— Task brief —
After locating the line that bears "(181, 172) = (278, 391): grey", restate word for word that line and the rest of the listing to its final line, excluding all pictures.

— Extracted entries —
----
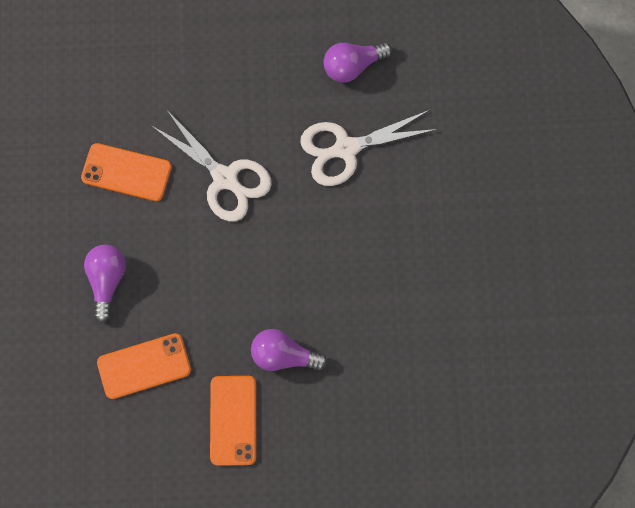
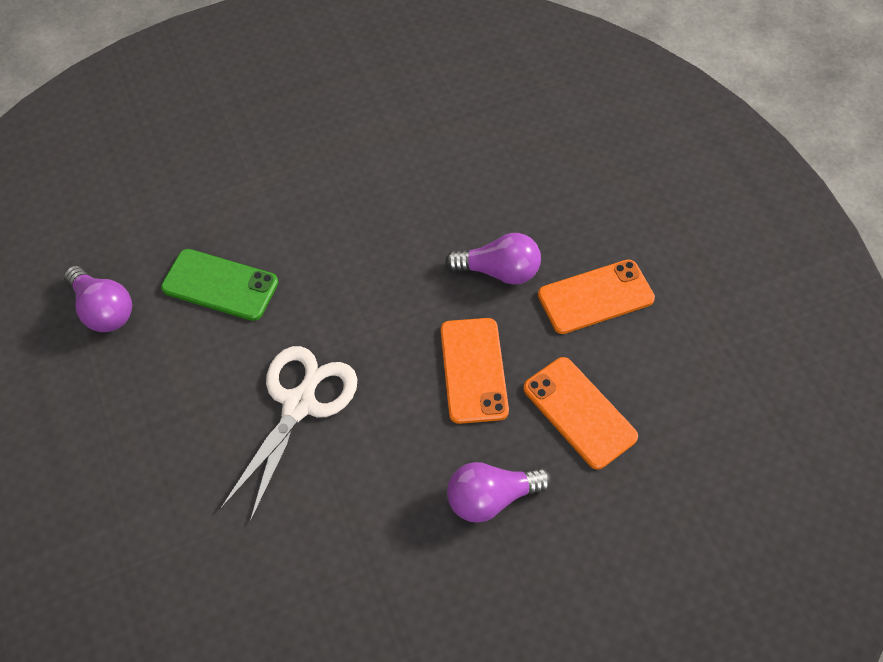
camera: 110 degrees left, 15 degrees down
(126, 172) = (329, 531): orange phone -> orange phone (473, 370)
(283, 356) = (499, 271): purple light bulb -> purple light bulb turned 75 degrees counterclockwise
(345, 149) = (220, 285): white scissors -> green phone

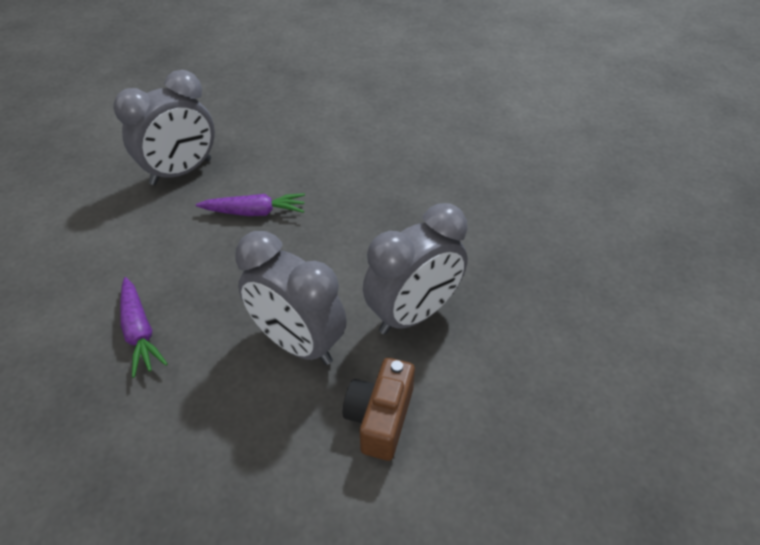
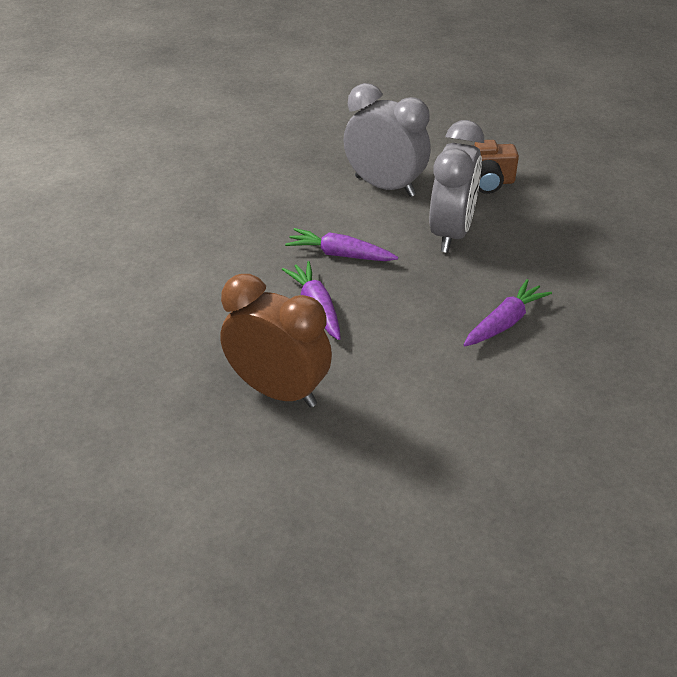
camera: 110 degrees left, 5 degrees down
(181, 172) = (278, 391): grey clock -> brown clock
(314, 245) = (340, 255): none -> purple carrot

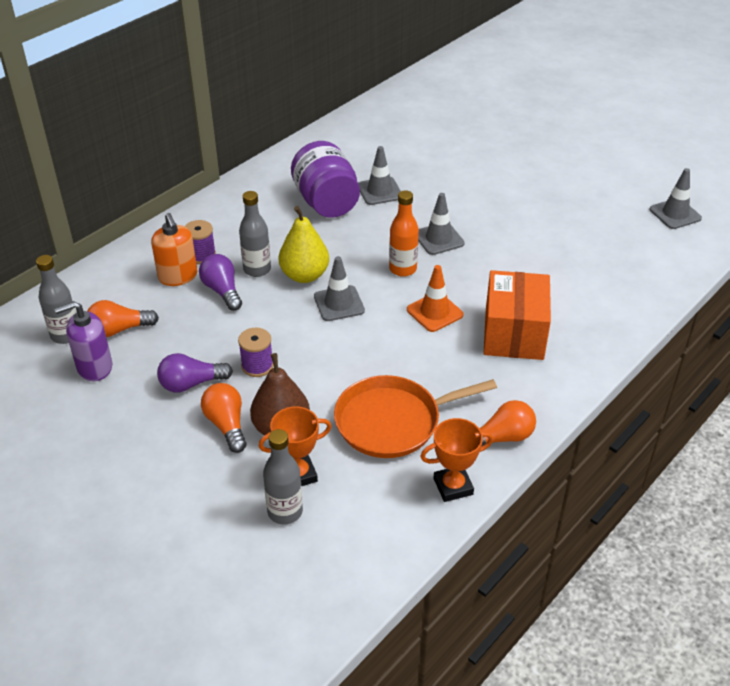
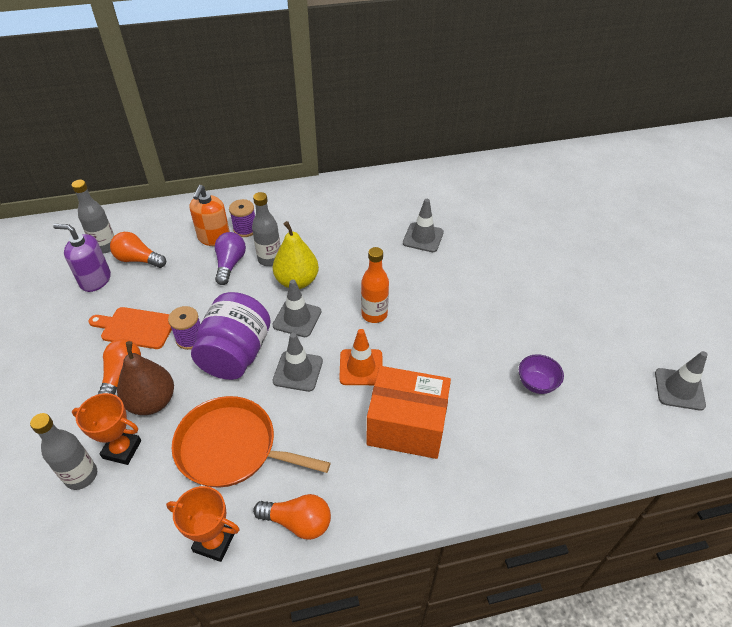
camera: 35 degrees right, 5 degrees up
(191, 384) = (136, 327): purple light bulb -> orange cutting board
(326, 202) = (373, 228): purple jar -> purple jar (236, 354)
(439, 239) = (429, 302): grey traffic cone -> grey traffic cone (298, 371)
(514, 334) = (406, 426): orange box -> orange box turned 60 degrees clockwise
(578, 258) = (536, 384): none -> purple bowl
----
— Reply to the task —
(181, 172) = (278, 391): grey clock -> brown clock
(314, 245) = (340, 255): none -> purple carrot

camera: 35 degrees right, 5 degrees up
(191, 384) = (136, 327): purple light bulb -> orange cutting board
(326, 202) = (373, 228): purple jar -> purple jar (236, 354)
(439, 239) = (429, 302): grey traffic cone -> grey traffic cone (298, 371)
(514, 334) = (406, 426): orange box -> orange box turned 60 degrees clockwise
(578, 258) = (536, 384): none -> purple bowl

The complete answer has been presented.